| ACTIVITY |
In the records below, repeat word for word only the lines starting at the one that contains "C3: 2.2uF (GND, VS) -> 100nF (GND, VS)" and ending at the one that contains "R5: 330 (DAC, LED_A) -> none", pictures excluded.

| INPUT FOR THIS TASK |
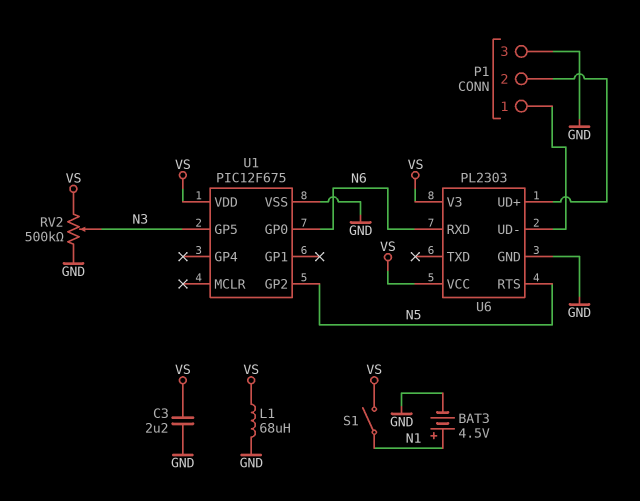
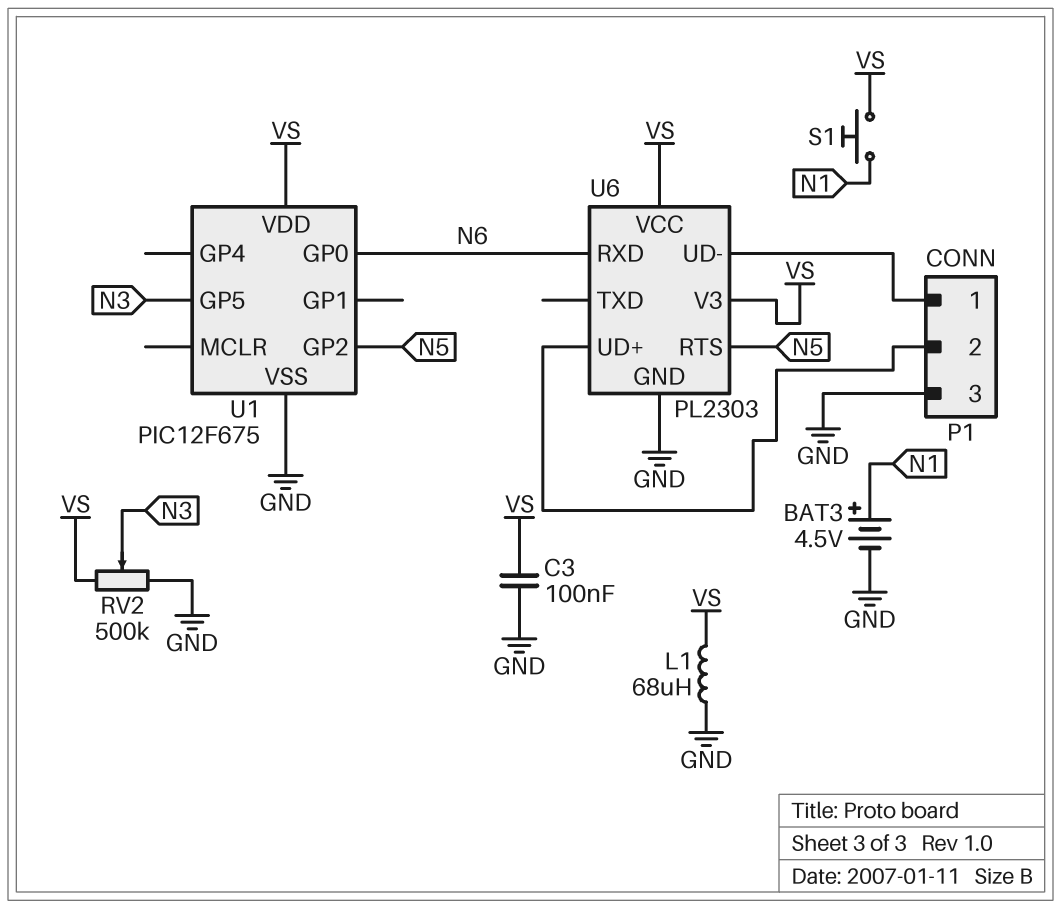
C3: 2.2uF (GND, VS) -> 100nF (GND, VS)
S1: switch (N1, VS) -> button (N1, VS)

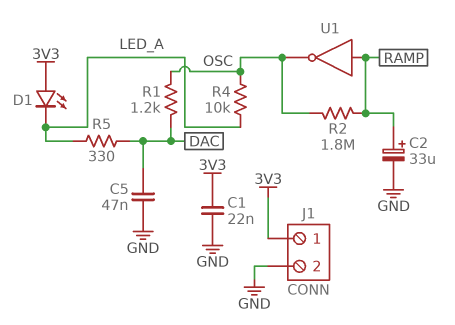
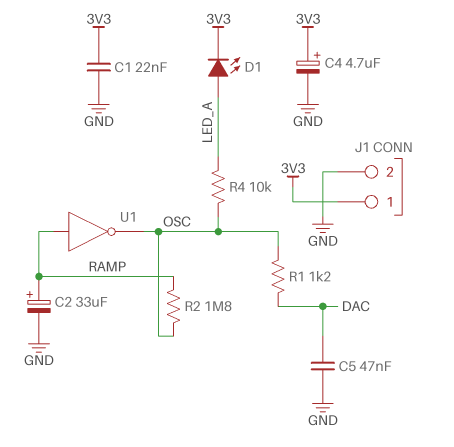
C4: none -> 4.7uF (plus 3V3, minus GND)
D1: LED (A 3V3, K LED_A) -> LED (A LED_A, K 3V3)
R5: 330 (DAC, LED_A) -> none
...
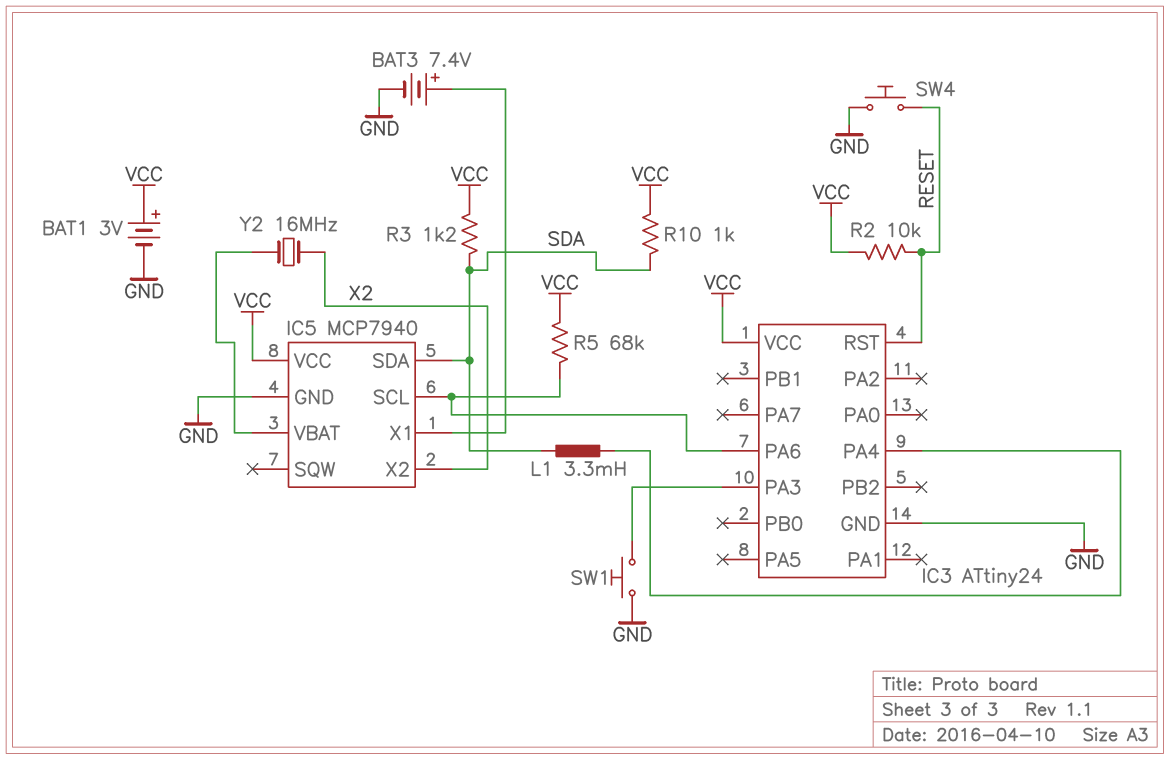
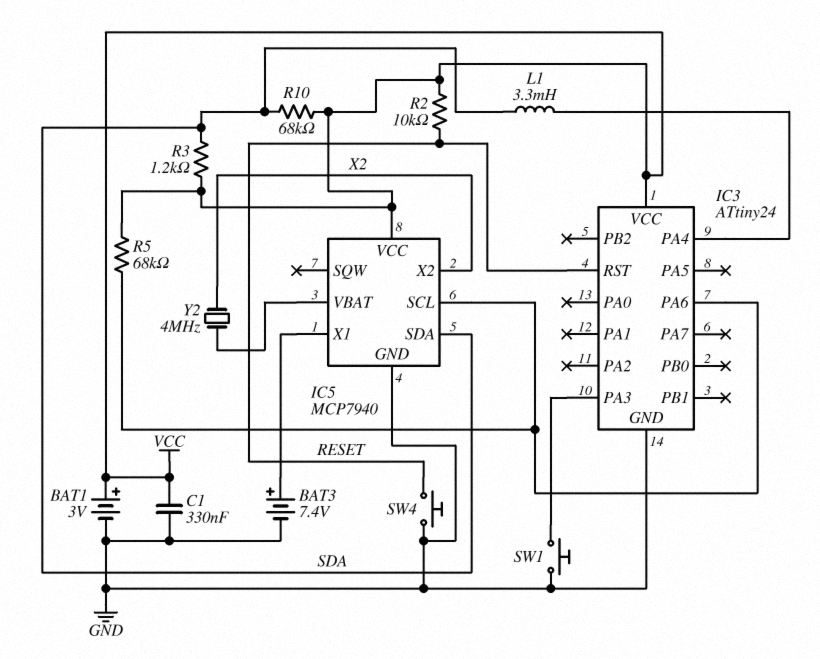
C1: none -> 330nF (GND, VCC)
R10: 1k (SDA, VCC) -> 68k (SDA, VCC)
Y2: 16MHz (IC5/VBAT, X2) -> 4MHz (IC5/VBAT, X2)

| ANSWER BOX |
C3: 2.2uF (GND, VS) -> 100nF (GND, VS)
S1: switch (N1, VS) -> button (N1, VS)

C4: none -> 4.7uF (plus 3V3, minus GND)
D1: LED (A 3V3, K LED_A) -> LED (A LED_A, K 3V3)
R5: 330 (DAC, LED_A) -> none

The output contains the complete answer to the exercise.